- TASK STATEMENT: Pictures aside, repeat every record below exactly.

- SOURCE DATA:
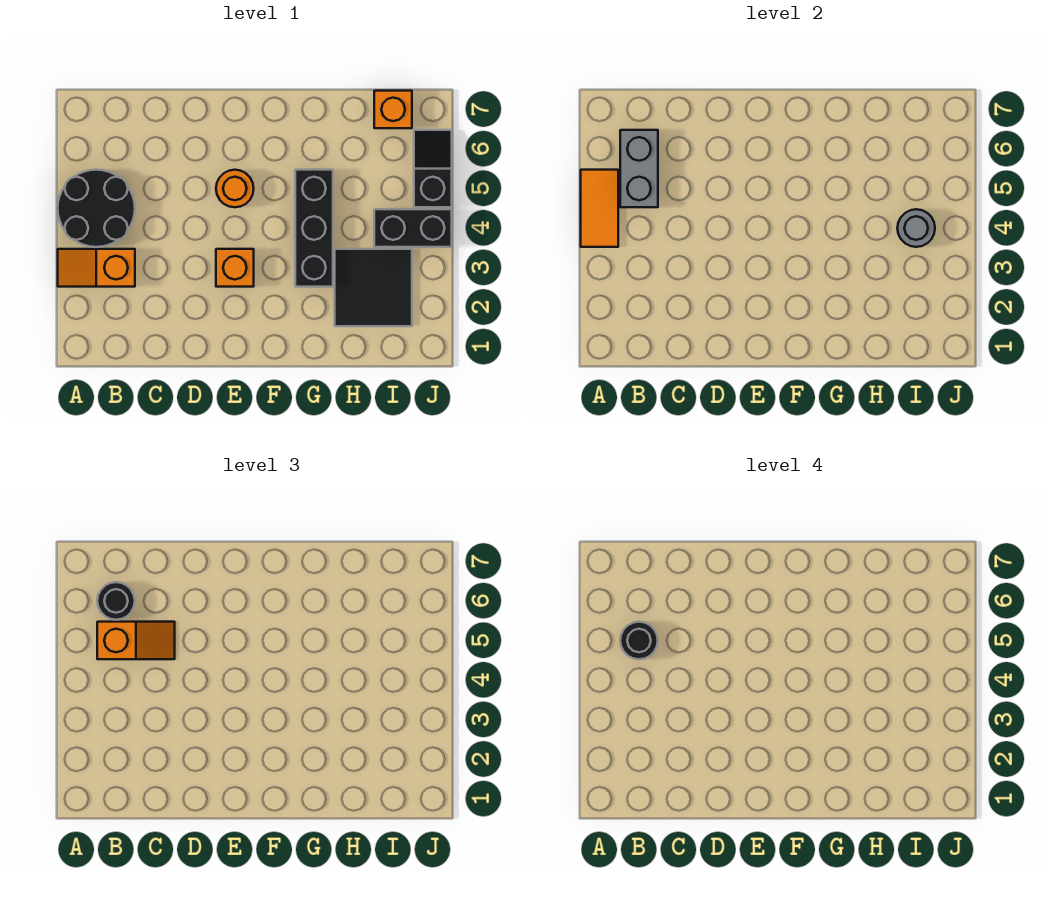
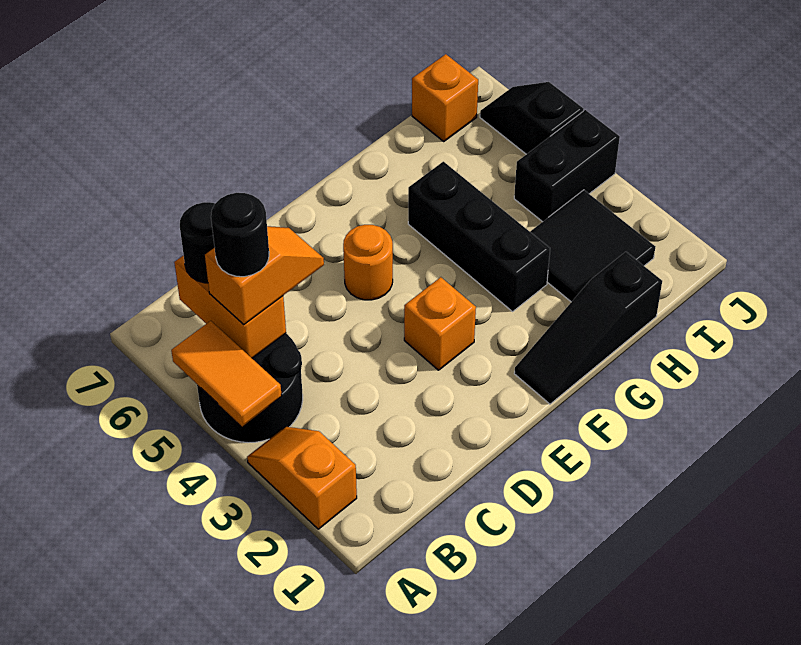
orange slope A3:B3 level 1 top B -> orange slope A2:A3 level 1 top 2
grey brick B5:B6 level 2 -> orange brick B5:B6 level 2
none -> black slope F1:H1 level 1 top H
grey round brick I4 level 2 -> none

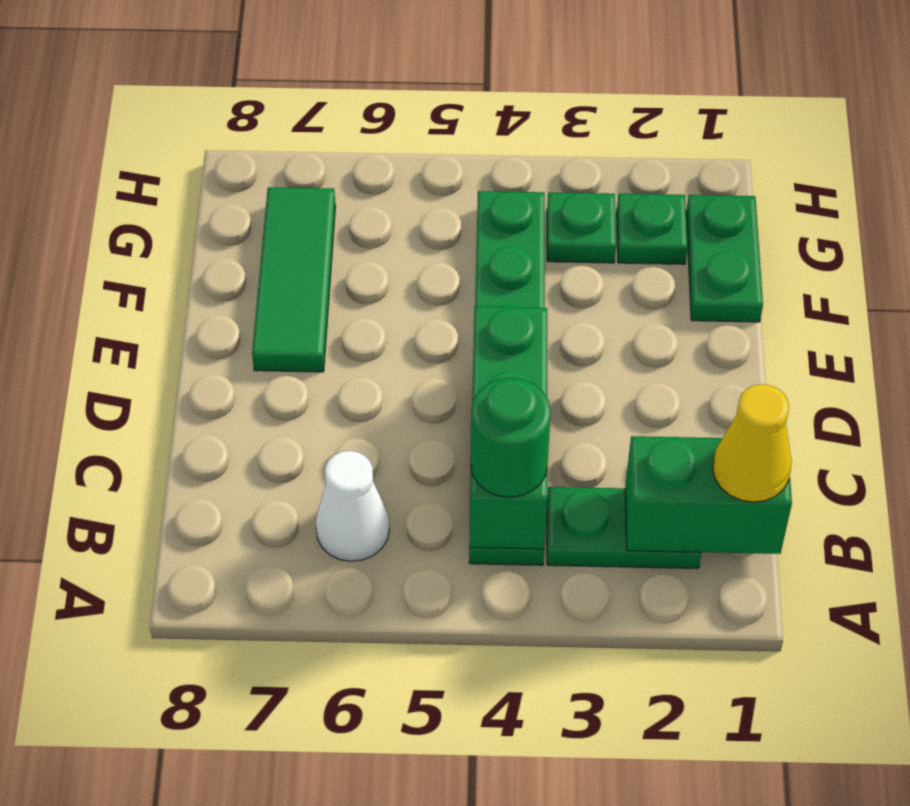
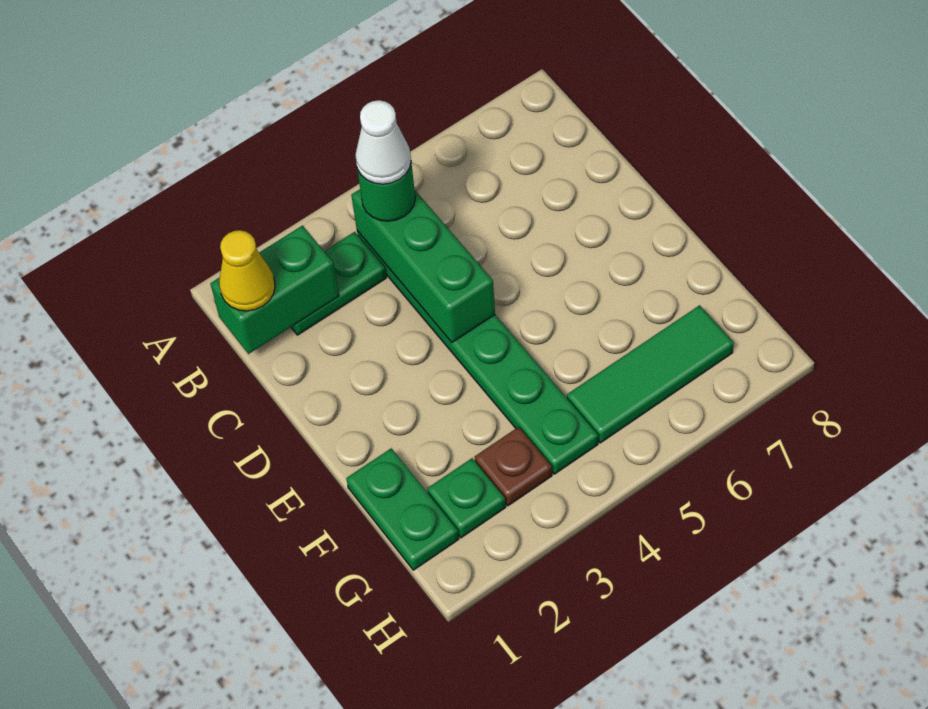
white cone B6 level 1 -> white cone B4 level 4
green tile E7:G7 level 1 -> green tile G5:G7 level 1
green plate G3 level 1 -> brown plate G3 level 1

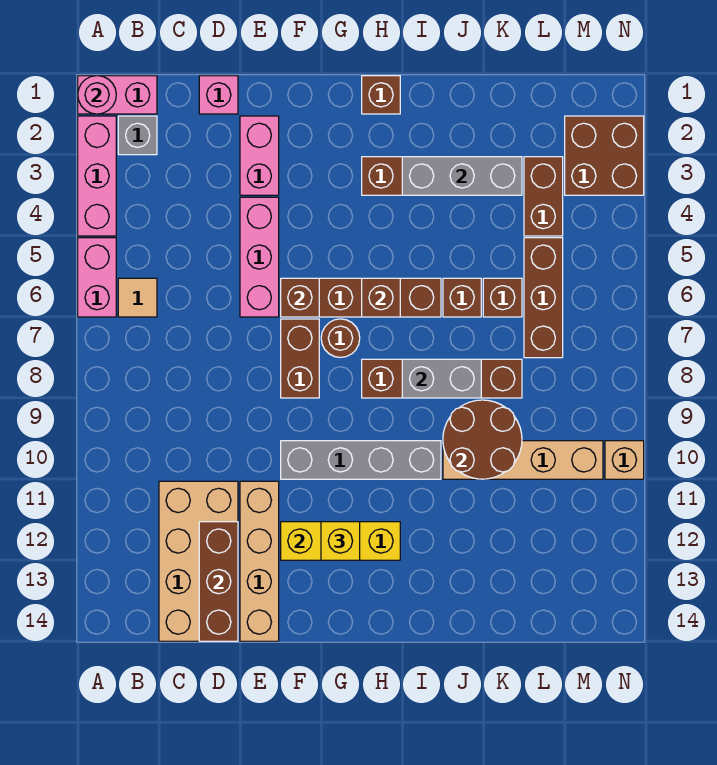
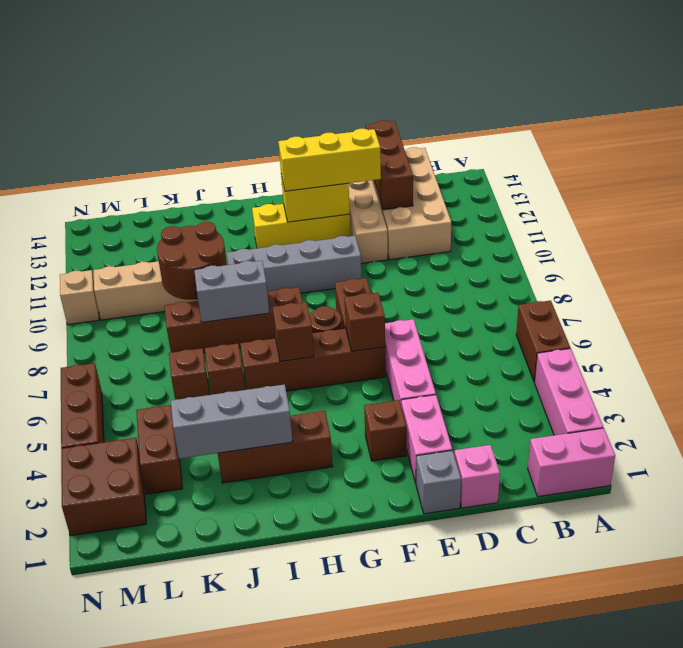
pink round brick A1 level 2 -> none
pink brick A5:A6 level 1 -> brown brick A5:A6 level 1
grey brick B2 level 1 -> grey brick E1 level 1
tan tile B6 level 1 -> none
yellow brick G12 level 3 -> yellow brick E12:G12 level 3
brown brick H1 level 1 -> brown brick F3 level 1
brown brick L5:L7 level 1 -> brown brick N4:N6 level 1

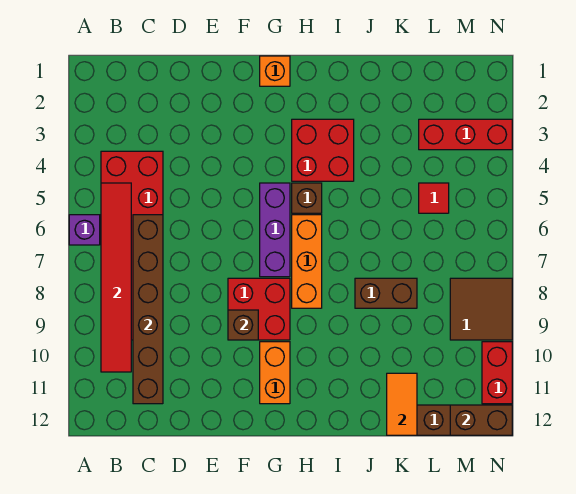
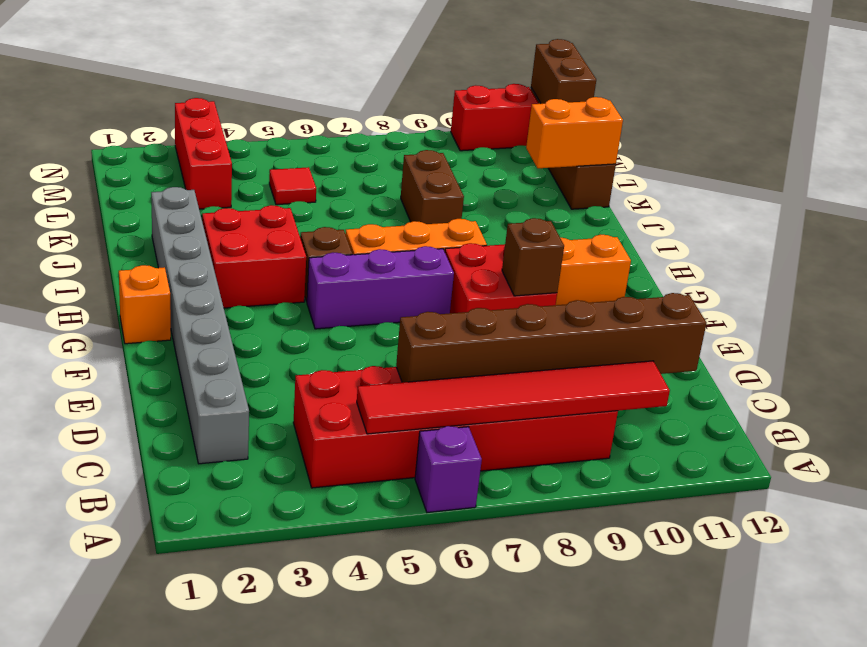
none -> grey brick C2:J2 level 1
orange tile K11:K12 level 2 -> orange brick K11:K12 level 2
brown tile M8:N9 level 1 -> none

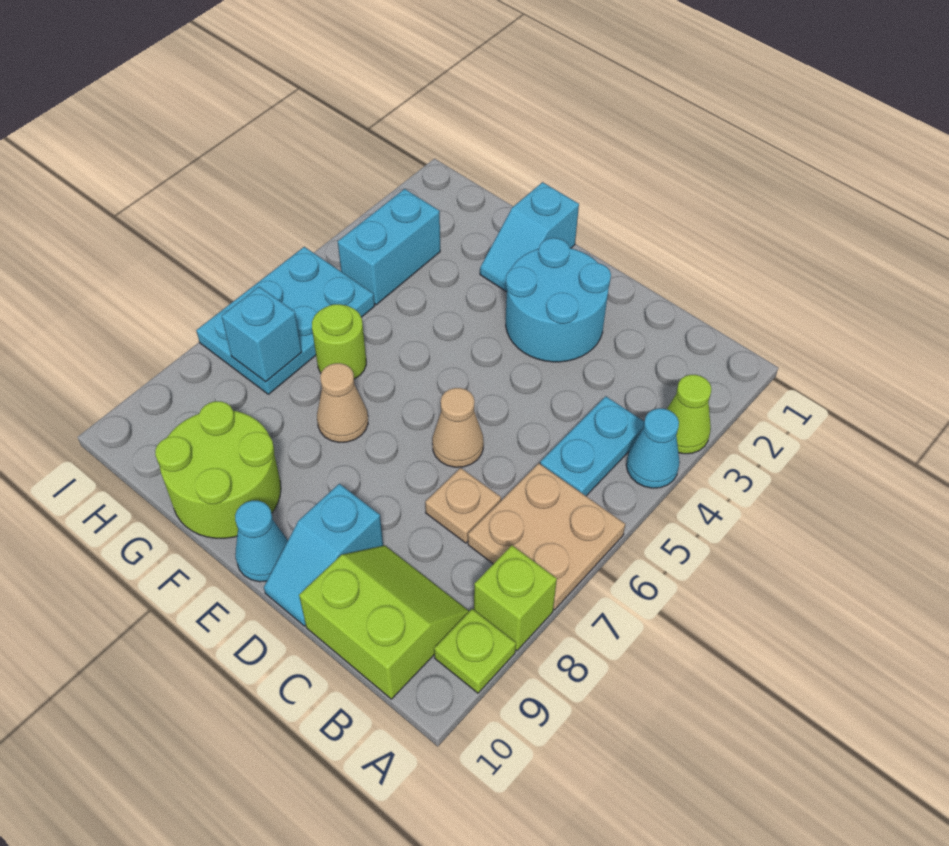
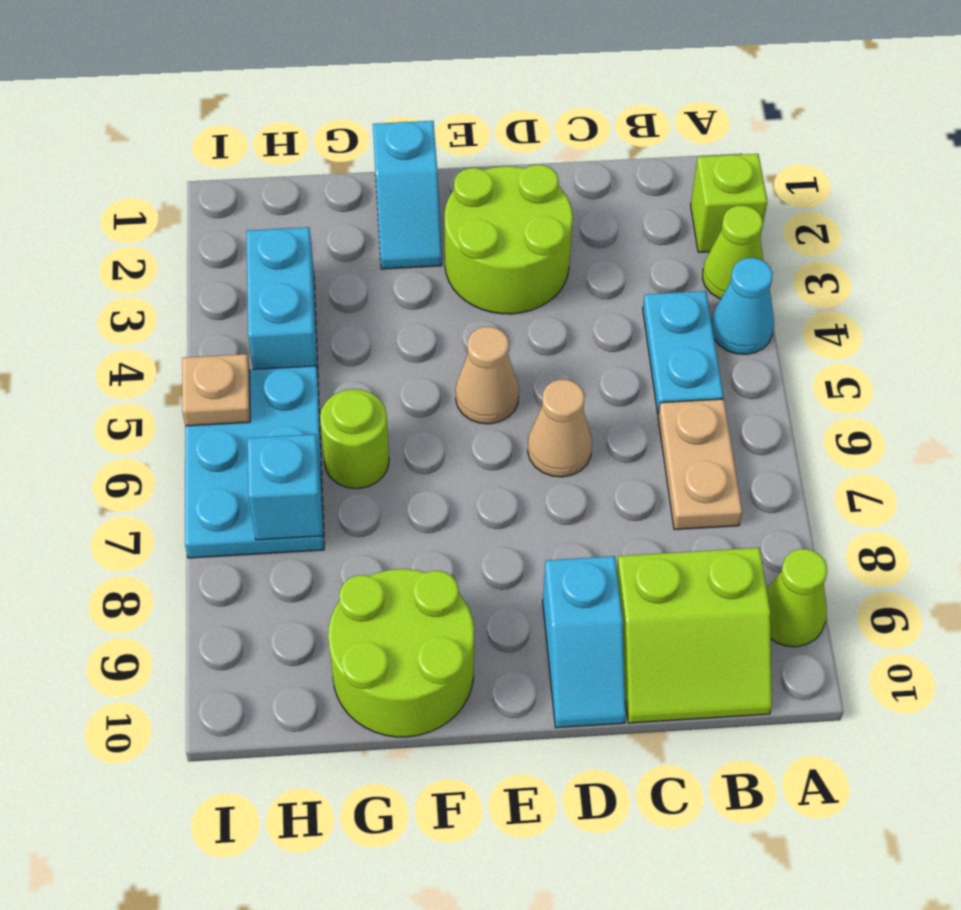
tan plate A6:B7 level 1 -> tan plate B6:B7 level 1
lime brick A8 level 1 -> lime brick A2 level 1
lime plate A9 level 1 -> lime cone A9 level 1
lime slope B9:C10 level 1 top 10 -> lime slope B9:C10 level 1 top 9
tan plate C7 level 1 -> tan plate I5 level 2
cyan round brick D2:E3 level 1 -> lime round brick D2:E3 level 1
cyan cone E10 level 1 -> none
tan cone F7 level 1 -> tan cone E5 level 1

- OUTPUT:
orange slope A3:B3 level 1 top B -> orange slope A2:A3 level 1 top 2
grey brick B5:B6 level 2 -> orange brick B5:B6 level 2
none -> black slope F1:H1 level 1 top H
grey round brick I4 level 2 -> none

white cone B6 level 1 -> white cone B4 level 4
green tile E7:G7 level 1 -> green tile G5:G7 level 1
green plate G3 level 1 -> brown plate G3 level 1

pink round brick A1 level 2 -> none
pink brick A5:A6 level 1 -> brown brick A5:A6 level 1
grey brick B2 level 1 -> grey brick E1 level 1
tan tile B6 level 1 -> none
yellow brick G12 level 3 -> yellow brick E12:G12 level 3
brown brick H1 level 1 -> brown brick F3 level 1
brown brick L5:L7 level 1 -> brown brick N4:N6 level 1

none -> grey brick C2:J2 level 1
orange tile K11:K12 level 2 -> orange brick K11:K12 level 2
brown tile M8:N9 level 1 -> none

tan plate A6:B7 level 1 -> tan plate B6:B7 level 1
lime brick A8 level 1 -> lime brick A2 level 1
lime plate A9 level 1 -> lime cone A9 level 1
lime slope B9:C10 level 1 top 10 -> lime slope B9:C10 level 1 top 9
tan plate C7 level 1 -> tan plate I5 level 2
cyan round brick D2:E3 level 1 -> lime round brick D2:E3 level 1
cyan cone E10 level 1 -> none
tan cone F7 level 1 -> tan cone E5 level 1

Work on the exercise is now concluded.